- Opening Delimiter -

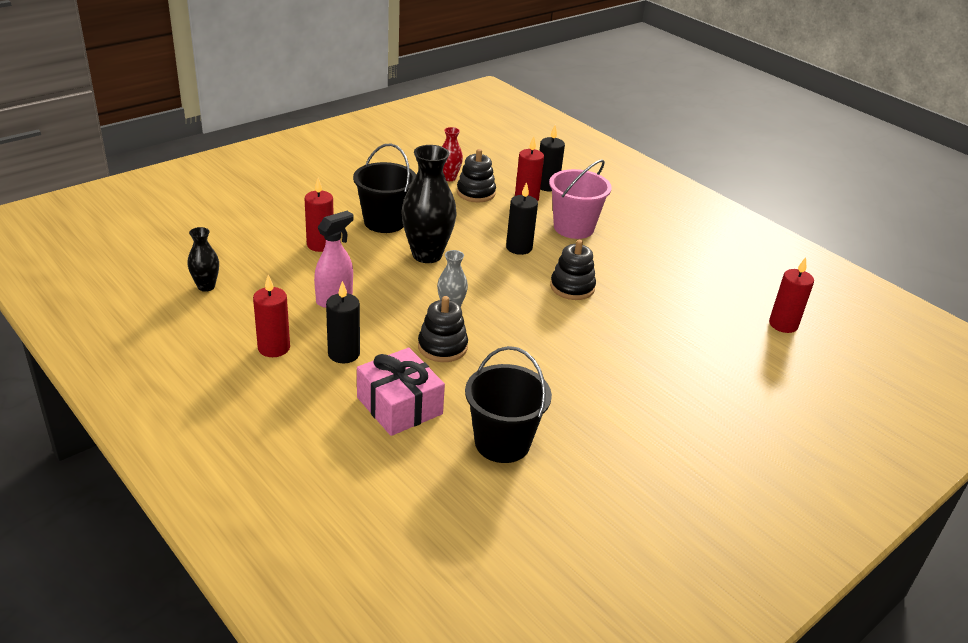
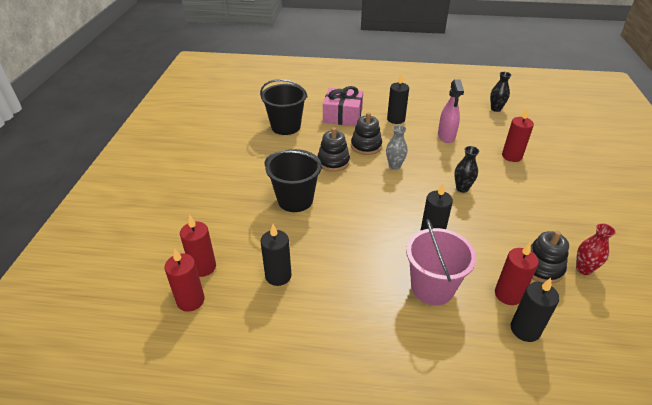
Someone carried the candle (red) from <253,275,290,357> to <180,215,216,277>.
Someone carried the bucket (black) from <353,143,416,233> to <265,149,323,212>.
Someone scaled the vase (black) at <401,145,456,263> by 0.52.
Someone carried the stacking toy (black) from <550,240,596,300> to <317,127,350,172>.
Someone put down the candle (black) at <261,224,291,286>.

- Closing Delimiter -

* TASK TO CARRY OUT: Would you set down the material exactly as it stands, without the pictures?

* RESULT:
Someone carried the candle (red) from <253,275,290,357> to <180,215,216,277>.
Someone carried the bucket (black) from <353,143,416,233> to <265,149,323,212>.
Someone scaled the vase (black) at <401,145,456,263> by 0.52.
Someone carried the stacking toy (black) from <550,240,596,300> to <317,127,350,172>.
Someone put down the candle (black) at <261,224,291,286>.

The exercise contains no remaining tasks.